● **Dataset entries**
*** Block opens ***

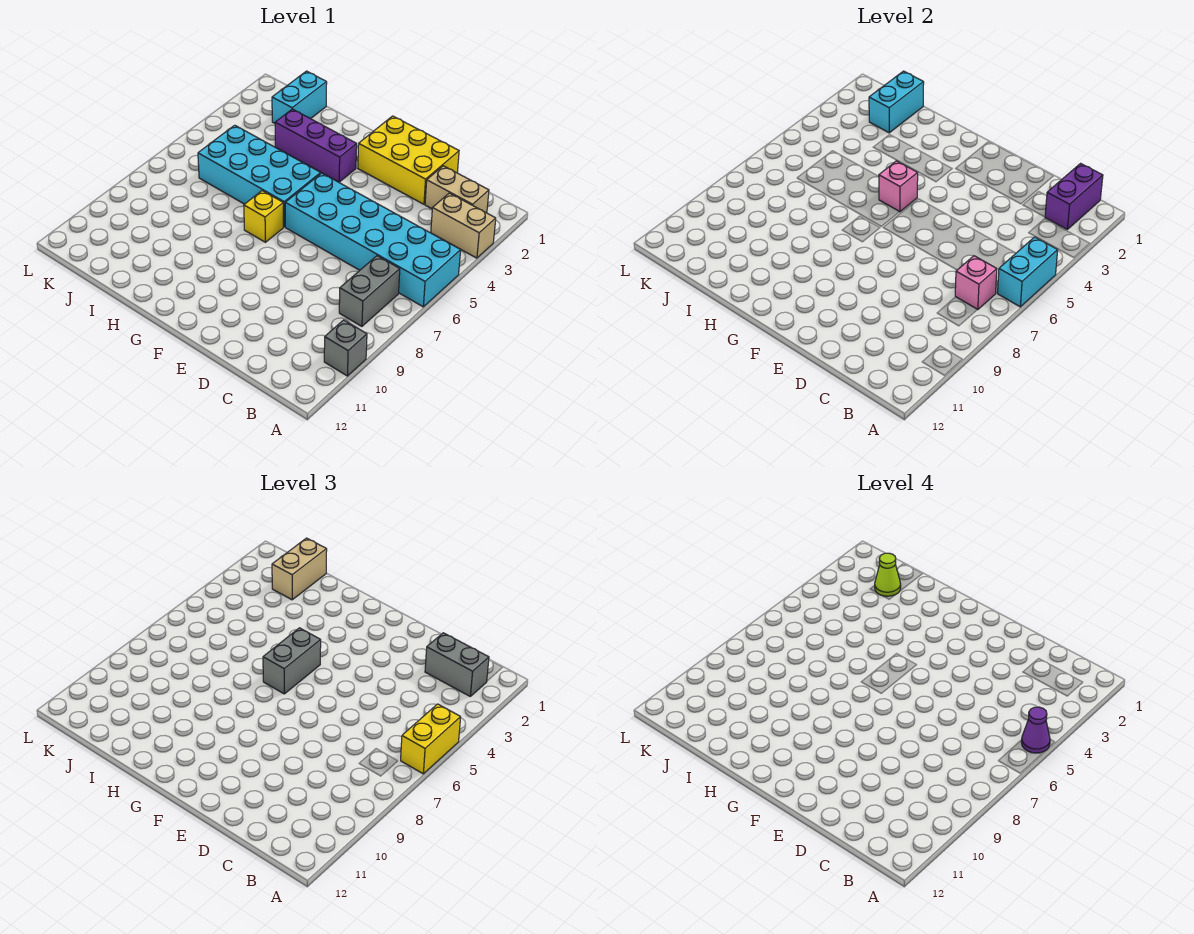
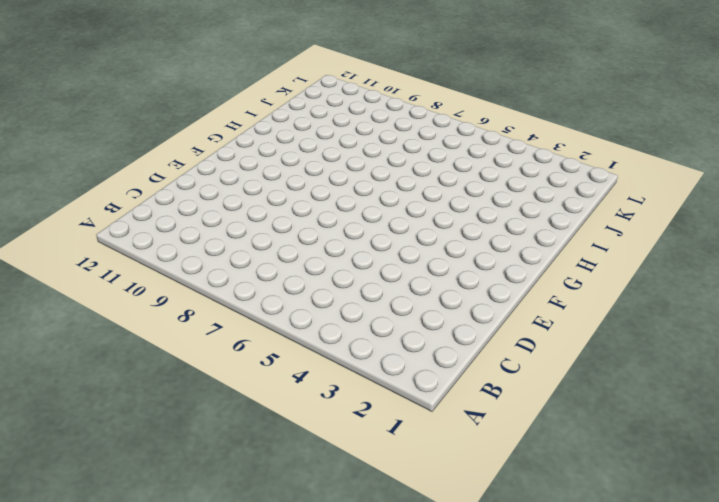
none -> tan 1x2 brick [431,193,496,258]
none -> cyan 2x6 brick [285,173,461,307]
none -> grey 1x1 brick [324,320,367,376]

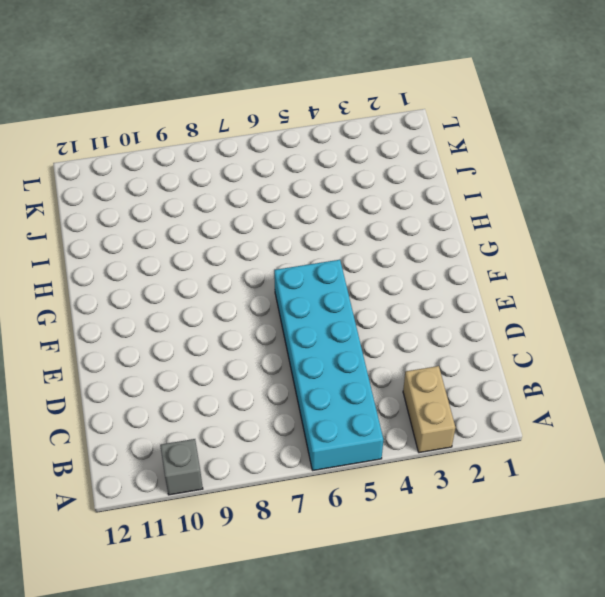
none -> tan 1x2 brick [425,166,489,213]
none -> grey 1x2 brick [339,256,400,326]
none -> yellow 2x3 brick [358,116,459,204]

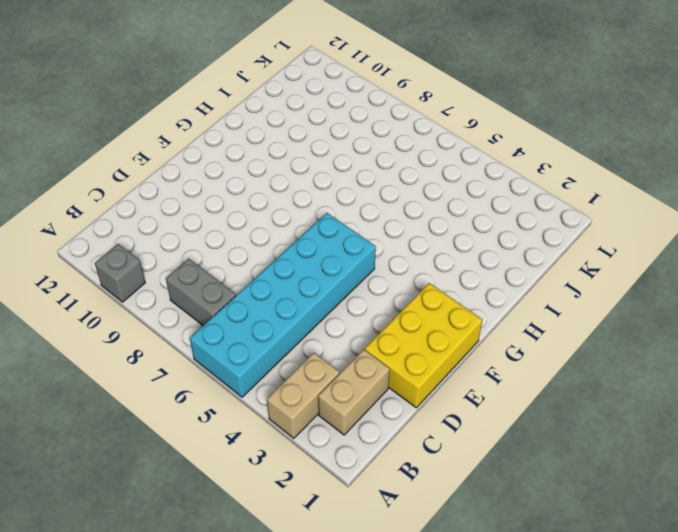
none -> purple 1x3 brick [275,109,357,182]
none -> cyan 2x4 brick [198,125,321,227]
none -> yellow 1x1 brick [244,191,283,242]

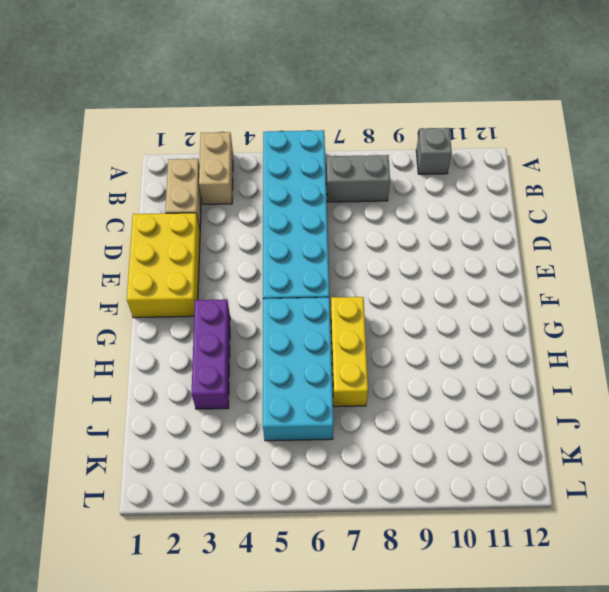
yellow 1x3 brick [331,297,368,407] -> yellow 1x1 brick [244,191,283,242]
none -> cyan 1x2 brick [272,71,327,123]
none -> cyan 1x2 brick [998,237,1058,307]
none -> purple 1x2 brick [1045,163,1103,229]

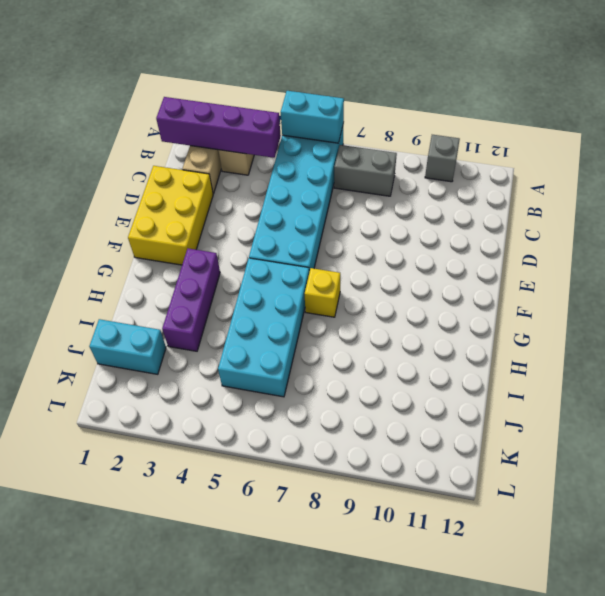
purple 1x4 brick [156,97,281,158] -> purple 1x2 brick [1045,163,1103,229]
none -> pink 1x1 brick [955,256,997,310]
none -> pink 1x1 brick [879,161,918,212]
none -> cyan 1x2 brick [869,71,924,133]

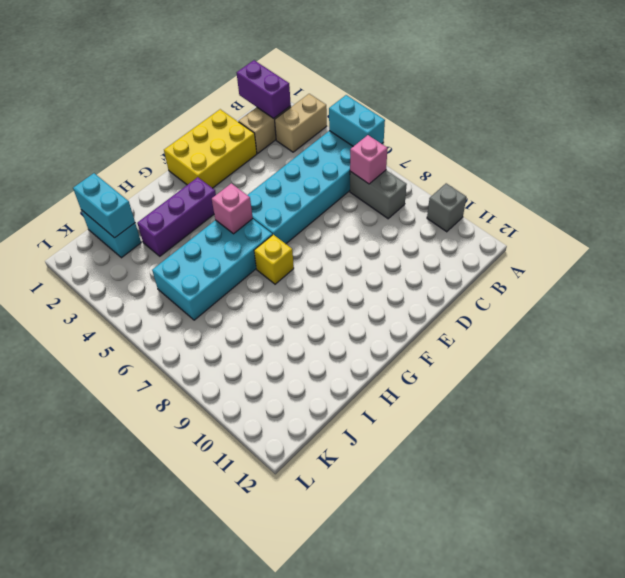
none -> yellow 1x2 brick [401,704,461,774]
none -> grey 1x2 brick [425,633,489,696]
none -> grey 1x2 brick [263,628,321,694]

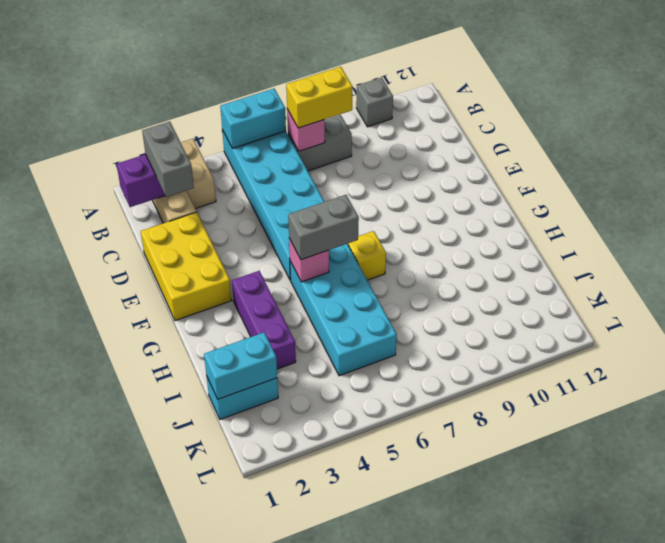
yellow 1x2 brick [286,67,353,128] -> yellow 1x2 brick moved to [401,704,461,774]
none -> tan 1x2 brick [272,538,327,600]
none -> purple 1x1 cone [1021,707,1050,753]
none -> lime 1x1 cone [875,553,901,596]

*** Block closes ***

● **Work task**
Lines that hold the word "cyan" are the ones to copy from the entries above.

● **Expected answer**
none -> cyan 2x6 brick [285,173,461,307]
none -> cyan 2x4 brick [198,125,321,227]
none -> cyan 1x2 brick [272,71,327,123]
none -> cyan 1x2 brick [998,237,1058,307]
none -> cyan 1x2 brick [869,71,924,133]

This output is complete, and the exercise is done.